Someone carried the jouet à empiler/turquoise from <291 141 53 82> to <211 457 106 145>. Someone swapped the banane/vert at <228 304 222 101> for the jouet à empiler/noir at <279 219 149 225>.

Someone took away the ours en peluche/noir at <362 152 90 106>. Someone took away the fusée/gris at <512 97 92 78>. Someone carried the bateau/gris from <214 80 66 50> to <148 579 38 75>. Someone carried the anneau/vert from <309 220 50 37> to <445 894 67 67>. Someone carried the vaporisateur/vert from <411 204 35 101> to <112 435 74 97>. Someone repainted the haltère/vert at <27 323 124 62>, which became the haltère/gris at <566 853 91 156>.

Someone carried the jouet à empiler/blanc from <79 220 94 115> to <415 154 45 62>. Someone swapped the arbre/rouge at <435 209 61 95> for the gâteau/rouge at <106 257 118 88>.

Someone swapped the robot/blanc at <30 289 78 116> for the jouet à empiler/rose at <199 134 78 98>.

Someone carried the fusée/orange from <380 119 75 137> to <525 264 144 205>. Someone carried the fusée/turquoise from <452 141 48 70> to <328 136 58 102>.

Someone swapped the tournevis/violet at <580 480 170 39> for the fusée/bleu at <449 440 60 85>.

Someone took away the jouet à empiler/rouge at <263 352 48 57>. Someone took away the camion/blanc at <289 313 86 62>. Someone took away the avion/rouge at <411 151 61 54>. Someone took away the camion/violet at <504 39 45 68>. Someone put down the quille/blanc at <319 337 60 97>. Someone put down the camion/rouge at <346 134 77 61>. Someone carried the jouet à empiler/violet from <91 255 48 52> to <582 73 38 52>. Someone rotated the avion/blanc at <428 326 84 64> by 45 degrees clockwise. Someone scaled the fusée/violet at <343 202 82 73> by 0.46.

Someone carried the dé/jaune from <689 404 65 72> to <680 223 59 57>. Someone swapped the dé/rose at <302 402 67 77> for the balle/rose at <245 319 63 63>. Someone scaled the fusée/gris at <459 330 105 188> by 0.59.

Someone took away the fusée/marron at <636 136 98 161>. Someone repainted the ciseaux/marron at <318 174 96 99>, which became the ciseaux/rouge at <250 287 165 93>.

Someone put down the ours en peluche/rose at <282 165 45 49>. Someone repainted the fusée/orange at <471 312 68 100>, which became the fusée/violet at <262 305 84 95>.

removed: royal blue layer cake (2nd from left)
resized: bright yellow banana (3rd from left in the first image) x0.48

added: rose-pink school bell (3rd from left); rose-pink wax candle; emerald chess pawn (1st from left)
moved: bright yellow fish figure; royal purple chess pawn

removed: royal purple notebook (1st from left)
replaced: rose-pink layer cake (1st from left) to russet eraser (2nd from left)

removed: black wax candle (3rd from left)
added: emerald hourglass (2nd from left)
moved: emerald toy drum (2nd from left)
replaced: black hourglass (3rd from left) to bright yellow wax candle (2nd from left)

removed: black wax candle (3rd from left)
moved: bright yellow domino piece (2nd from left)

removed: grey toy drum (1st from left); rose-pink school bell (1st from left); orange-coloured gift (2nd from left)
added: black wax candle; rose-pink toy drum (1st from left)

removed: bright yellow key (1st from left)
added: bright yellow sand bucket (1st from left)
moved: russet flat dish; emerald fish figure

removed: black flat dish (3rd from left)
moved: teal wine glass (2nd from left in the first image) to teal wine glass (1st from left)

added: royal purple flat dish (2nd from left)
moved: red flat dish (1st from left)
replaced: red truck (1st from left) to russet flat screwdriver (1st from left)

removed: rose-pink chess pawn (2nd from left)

━━━━━━━━━━━━━━━━━━━━━━━━━━━━━━

### DIRECTIONS
Your answer must be the full listing, copied exactly.

### SOLUTION TO THIS PROBLEM
Someone carried the jouet à empiler/turquoise from <291 141 53 82> to <211 457 106 145>. Someone swapped the banane/vert at <228 304 222 101> for the jouet à empiler/noir at <279 219 149 225>.

Someone took away the ours en peluche/noir at <362 152 90 106>. Someone took away the fusée/gris at <512 97 92 78>. Someone carried the bateau/gris from <214 80 66 50> to <148 579 38 75>. Someone carried the anneau/vert from <309 220 50 37> to <445 894 67 67>. Someone carried the vaporisateur/vert from <411 204 35 101> to <112 435 74 97>. Someone repainted the haltère/vert at <27 323 124 62>, which became the haltère/gris at <566 853 91 156>.

Someone carried the jouet à empiler/blanc from <79 220 94 115> to <415 154 45 62>. Someone swapped the arbre/rouge at <435 209 61 95> for the gâteau/rouge at <106 257 118 88>.

Someone swapped the robot/blanc at <30 289 78 116> for the jouet à empiler/rose at <199 134 78 98>.

Someone carried the fusée/orange from <380 119 75 137> to <525 264 144 205>. Someone carried the fusée/turquoise from <452 141 48 70> to <328 136 58 102>.

Someone swapped the tournevis/violet at <580 480 170 39> for the fusée/bleu at <449 440 60 85>.

Someone took away the jouet à empiler/rouge at <263 352 48 57>. Someone took away the camion/blanc at <289 313 86 62>. Someone took away the avion/rouge at <411 151 61 54>. Someone took away the camion/violet at <504 39 45 68>. Someone put down the quille/blanc at <319 337 60 97>. Someone put down the camion/rouge at <346 134 77 61>. Someone carried the jouet à empiler/violet from <91 255 48 52> to <582 73 38 52>. Someone rotated the avion/blanc at <428 326 84 64> by 45 degrees clockwise. Someone scaled the fusée/violet at <343 202 82 73> by 0.46.

Someone carried the dé/jaune from <689 404 65 72> to <680 223 59 57>. Someone swapped the dé/rose at <302 402 67 77> for the balle/rose at <245 319 63 63>. Someone scaled the fusée/gris at <459 330 105 188> by 0.59.

Someone took away the fusée/marron at <636 136 98 161>. Someone repainted the ciseaux/marron at <318 174 96 99>, which became the ciseaux/rouge at <250 287 165 93>.

Someone put down the ours en peluche/rose at <282 165 45 49>. Someone repainted the fusée/orange at <471 312 68 100>, which became the fusée/violet at <262 305 84 95>.

removed: royal blue layer cake (2nd from left)
resized: bright yellow banana (3rd from left in the first image) x0.48

added: rose-pink school bell (3rd from left); rose-pink wax candle; emerald chess pawn (1st from left)
moved: bright yellow fish figure; royal purple chess pawn

removed: royal purple notebook (1st from left)
replaced: rose-pink layer cake (1st from left) to russet eraser (2nd from left)

removed: black wax candle (3rd from left)
added: emerald hourglass (2nd from left)
moved: emerald toy drum (2nd from left)
replaced: black hourglass (3rd from left) to bright yellow wax candle (2nd from left)

removed: black wax candle (3rd from left)
moved: bright yellow domino piece (2nd from left)

removed: grey toy drum (1st from left); rose-pink school bell (1st from left); orange-coloured gift (2nd from left)
added: black wax candle; rose-pink toy drum (1st from left)

removed: bright yellow key (1st from left)
added: bright yellow sand bucket (1st from left)
moved: russet flat dish; emerald fish figure

removed: black flat dish (3rd from left)
moved: teal wine glass (2nd from left in the first image) to teal wine glass (1st from left)

added: royal purple flat dish (2nd from left)
moved: red flat dish (1st from left)
replaced: red truck (1st from left) to russet flat screwdriver (1st from left)

removed: rose-pink chess pawn (2nd from left)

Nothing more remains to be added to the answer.